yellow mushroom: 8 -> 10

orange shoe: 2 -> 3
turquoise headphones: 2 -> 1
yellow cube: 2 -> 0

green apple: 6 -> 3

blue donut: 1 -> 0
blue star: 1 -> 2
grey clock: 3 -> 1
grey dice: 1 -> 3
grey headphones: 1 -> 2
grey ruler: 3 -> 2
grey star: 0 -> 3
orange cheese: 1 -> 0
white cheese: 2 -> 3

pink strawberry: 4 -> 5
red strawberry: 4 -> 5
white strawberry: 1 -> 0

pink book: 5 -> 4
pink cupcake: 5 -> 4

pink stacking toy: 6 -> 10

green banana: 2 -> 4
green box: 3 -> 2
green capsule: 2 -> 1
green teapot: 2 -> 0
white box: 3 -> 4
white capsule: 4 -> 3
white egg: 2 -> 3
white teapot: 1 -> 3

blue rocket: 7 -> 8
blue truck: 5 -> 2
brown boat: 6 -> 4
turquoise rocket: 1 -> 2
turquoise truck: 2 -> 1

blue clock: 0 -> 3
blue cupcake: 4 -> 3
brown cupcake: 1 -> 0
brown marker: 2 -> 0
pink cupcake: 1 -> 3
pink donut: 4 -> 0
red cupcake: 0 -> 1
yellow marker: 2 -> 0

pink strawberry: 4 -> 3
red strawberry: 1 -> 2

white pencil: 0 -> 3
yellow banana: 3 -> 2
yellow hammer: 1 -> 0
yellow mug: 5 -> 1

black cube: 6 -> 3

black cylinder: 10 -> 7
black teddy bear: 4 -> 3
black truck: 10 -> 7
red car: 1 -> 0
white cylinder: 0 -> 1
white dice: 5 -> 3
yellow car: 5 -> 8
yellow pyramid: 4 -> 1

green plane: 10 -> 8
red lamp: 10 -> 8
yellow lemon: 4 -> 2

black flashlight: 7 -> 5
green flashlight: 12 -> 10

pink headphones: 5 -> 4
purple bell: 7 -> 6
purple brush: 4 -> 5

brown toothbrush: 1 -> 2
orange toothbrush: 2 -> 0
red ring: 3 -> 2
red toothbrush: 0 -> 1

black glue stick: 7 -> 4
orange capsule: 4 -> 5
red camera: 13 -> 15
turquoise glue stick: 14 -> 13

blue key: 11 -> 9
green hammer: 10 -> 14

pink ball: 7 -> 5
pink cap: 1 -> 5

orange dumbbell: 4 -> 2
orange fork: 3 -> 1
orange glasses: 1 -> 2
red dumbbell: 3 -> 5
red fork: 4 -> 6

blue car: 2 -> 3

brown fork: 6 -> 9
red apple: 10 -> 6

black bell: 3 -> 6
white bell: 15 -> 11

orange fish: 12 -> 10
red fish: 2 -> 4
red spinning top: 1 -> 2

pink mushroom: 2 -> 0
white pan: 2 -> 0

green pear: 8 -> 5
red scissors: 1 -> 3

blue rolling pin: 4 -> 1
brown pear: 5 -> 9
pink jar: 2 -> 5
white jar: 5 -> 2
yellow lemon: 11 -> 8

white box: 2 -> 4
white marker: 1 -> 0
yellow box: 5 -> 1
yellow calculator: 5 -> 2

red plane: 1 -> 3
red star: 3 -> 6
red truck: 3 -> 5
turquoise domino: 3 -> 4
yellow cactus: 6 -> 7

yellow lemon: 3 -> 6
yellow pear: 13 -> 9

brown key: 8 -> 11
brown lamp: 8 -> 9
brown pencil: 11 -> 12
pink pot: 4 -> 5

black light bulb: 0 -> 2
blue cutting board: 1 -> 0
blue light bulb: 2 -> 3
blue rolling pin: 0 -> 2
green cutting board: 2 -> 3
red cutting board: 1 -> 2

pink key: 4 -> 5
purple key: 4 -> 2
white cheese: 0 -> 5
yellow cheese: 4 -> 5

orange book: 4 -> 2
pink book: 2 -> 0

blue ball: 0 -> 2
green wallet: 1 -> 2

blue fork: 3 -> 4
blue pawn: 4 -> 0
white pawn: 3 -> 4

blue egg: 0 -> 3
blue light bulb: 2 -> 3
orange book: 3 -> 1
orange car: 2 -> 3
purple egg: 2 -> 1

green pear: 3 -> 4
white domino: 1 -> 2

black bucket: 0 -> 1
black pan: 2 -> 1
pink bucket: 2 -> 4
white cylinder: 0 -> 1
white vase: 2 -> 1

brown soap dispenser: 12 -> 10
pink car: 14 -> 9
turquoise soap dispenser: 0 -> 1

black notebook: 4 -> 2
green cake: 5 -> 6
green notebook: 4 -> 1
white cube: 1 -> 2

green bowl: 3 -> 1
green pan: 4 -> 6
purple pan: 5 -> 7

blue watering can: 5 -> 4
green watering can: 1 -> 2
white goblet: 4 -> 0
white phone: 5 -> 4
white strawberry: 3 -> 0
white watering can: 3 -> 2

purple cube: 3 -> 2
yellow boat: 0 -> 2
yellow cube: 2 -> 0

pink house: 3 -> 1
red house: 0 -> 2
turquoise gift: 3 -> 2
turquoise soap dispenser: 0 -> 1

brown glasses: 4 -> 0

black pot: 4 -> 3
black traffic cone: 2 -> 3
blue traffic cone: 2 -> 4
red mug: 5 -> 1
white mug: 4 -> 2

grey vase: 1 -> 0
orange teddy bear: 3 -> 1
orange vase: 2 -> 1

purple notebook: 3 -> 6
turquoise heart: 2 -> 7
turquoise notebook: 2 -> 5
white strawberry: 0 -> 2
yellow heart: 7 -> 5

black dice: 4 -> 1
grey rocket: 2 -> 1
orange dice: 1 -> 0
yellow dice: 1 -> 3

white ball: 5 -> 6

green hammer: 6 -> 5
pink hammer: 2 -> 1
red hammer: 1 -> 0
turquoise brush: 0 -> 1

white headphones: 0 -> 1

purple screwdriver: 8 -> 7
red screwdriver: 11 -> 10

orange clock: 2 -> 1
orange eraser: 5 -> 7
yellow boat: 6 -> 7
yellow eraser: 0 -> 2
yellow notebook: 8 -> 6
::::::::
Once more, write out all the data exactly.

=== Answer ===
yellow mushroom: 8 -> 10

orange shoe: 2 -> 3
turquoise headphones: 2 -> 1
yellow cube: 2 -> 0

green apple: 6 -> 3

blue donut: 1 -> 0
blue star: 1 -> 2
grey clock: 3 -> 1
grey dice: 1 -> 3
grey headphones: 1 -> 2
grey ruler: 3 -> 2
grey star: 0 -> 3
orange cheese: 1 -> 0
white cheese: 2 -> 3

pink strawberry: 4 -> 5
red strawberry: 4 -> 5
white strawberry: 1 -> 0

pink book: 5 -> 4
pink cupcake: 5 -> 4

pink stacking toy: 6 -> 10

green banana: 2 -> 4
green box: 3 -> 2
green capsule: 2 -> 1
green teapot: 2 -> 0
white box: 3 -> 4
white capsule: 4 -> 3
white egg: 2 -> 3
white teapot: 1 -> 3

blue rocket: 7 -> 8
blue truck: 5 -> 2
brown boat: 6 -> 4
turquoise rocket: 1 -> 2
turquoise truck: 2 -> 1

blue clock: 0 -> 3
blue cupcake: 4 -> 3
brown cupcake: 1 -> 0
brown marker: 2 -> 0
pink cupcake: 1 -> 3
pink donut: 4 -> 0
red cupcake: 0 -> 1
yellow marker: 2 -> 0

pink strawberry: 4 -> 3
red strawberry: 1 -> 2

white pencil: 0 -> 3
yellow banana: 3 -> 2
yellow hammer: 1 -> 0
yellow mug: 5 -> 1

black cube: 6 -> 3

black cylinder: 10 -> 7
black teddy bear: 4 -> 3
black truck: 10 -> 7
red car: 1 -> 0
white cylinder: 0 -> 1
white dice: 5 -> 3
yellow car: 5 -> 8
yellow pyramid: 4 -> 1

green plane: 10 -> 8
red lamp: 10 -> 8
yellow lemon: 4 -> 2

black flashlight: 7 -> 5
green flashlight: 12 -> 10

pink headphones: 5 -> 4
purple bell: 7 -> 6
purple brush: 4 -> 5

brown toothbrush: 1 -> 2
orange toothbrush: 2 -> 0
red ring: 3 -> 2
red toothbrush: 0 -> 1

black glue stick: 7 -> 4
orange capsule: 4 -> 5
red camera: 13 -> 15
turquoise glue stick: 14 -> 13

blue key: 11 -> 9
green hammer: 10 -> 14

pink ball: 7 -> 5
pink cap: 1 -> 5

orange dumbbell: 4 -> 2
orange fork: 3 -> 1
orange glasses: 1 -> 2
red dumbbell: 3 -> 5
red fork: 4 -> 6

blue car: 2 -> 3

brown fork: 6 -> 9
red apple: 10 -> 6

black bell: 3 -> 6
white bell: 15 -> 11

orange fish: 12 -> 10
red fish: 2 -> 4
red spinning top: 1 -> 2

pink mushroom: 2 -> 0
white pan: 2 -> 0

green pear: 8 -> 5
red scissors: 1 -> 3

blue rolling pin: 4 -> 1
brown pear: 5 -> 9
pink jar: 2 -> 5
white jar: 5 -> 2
yellow lemon: 11 -> 8

white box: 2 -> 4
white marker: 1 -> 0
yellow box: 5 -> 1
yellow calculator: 5 -> 2

red plane: 1 -> 3
red star: 3 -> 6
red truck: 3 -> 5
turquoise domino: 3 -> 4
yellow cactus: 6 -> 7

yellow lemon: 3 -> 6
yellow pear: 13 -> 9

brown key: 8 -> 11
brown lamp: 8 -> 9
brown pencil: 11 -> 12
pink pot: 4 -> 5

black light bulb: 0 -> 2
blue cutting board: 1 -> 0
blue light bulb: 2 -> 3
blue rolling pin: 0 -> 2
green cutting board: 2 -> 3
red cutting board: 1 -> 2

pink key: 4 -> 5
purple key: 4 -> 2
white cheese: 0 -> 5
yellow cheese: 4 -> 5

orange book: 4 -> 2
pink book: 2 -> 0

blue ball: 0 -> 2
green wallet: 1 -> 2

blue fork: 3 -> 4
blue pawn: 4 -> 0
white pawn: 3 -> 4

blue egg: 0 -> 3
blue light bulb: 2 -> 3
orange book: 3 -> 1
orange car: 2 -> 3
purple egg: 2 -> 1

green pear: 3 -> 4
white domino: 1 -> 2

black bucket: 0 -> 1
black pan: 2 -> 1
pink bucket: 2 -> 4
white cylinder: 0 -> 1
white vase: 2 -> 1

brown soap dispenser: 12 -> 10
pink car: 14 -> 9
turquoise soap dispenser: 0 -> 1

black notebook: 4 -> 2
green cake: 5 -> 6
green notebook: 4 -> 1
white cube: 1 -> 2

green bowl: 3 -> 1
green pan: 4 -> 6
purple pan: 5 -> 7

blue watering can: 5 -> 4
green watering can: 1 -> 2
white goblet: 4 -> 0
white phone: 5 -> 4
white strawberry: 3 -> 0
white watering can: 3 -> 2

purple cube: 3 -> 2
yellow boat: 0 -> 2
yellow cube: 2 -> 0

pink house: 3 -> 1
red house: 0 -> 2
turquoise gift: 3 -> 2
turquoise soap dispenser: 0 -> 1

brown glasses: 4 -> 0

black pot: 4 -> 3
black traffic cone: 2 -> 3
blue traffic cone: 2 -> 4
red mug: 5 -> 1
white mug: 4 -> 2

grey vase: 1 -> 0
orange teddy bear: 3 -> 1
orange vase: 2 -> 1

purple notebook: 3 -> 6
turquoise heart: 2 -> 7
turquoise notebook: 2 -> 5
white strawberry: 0 -> 2
yellow heart: 7 -> 5

black dice: 4 -> 1
grey rocket: 2 -> 1
orange dice: 1 -> 0
yellow dice: 1 -> 3

white ball: 5 -> 6

green hammer: 6 -> 5
pink hammer: 2 -> 1
red hammer: 1 -> 0
turquoise brush: 0 -> 1

white headphones: 0 -> 1

purple screwdriver: 8 -> 7
red screwdriver: 11 -> 10

orange clock: 2 -> 1
orange eraser: 5 -> 7
yellow boat: 6 -> 7
yellow eraser: 0 -> 2
yellow notebook: 8 -> 6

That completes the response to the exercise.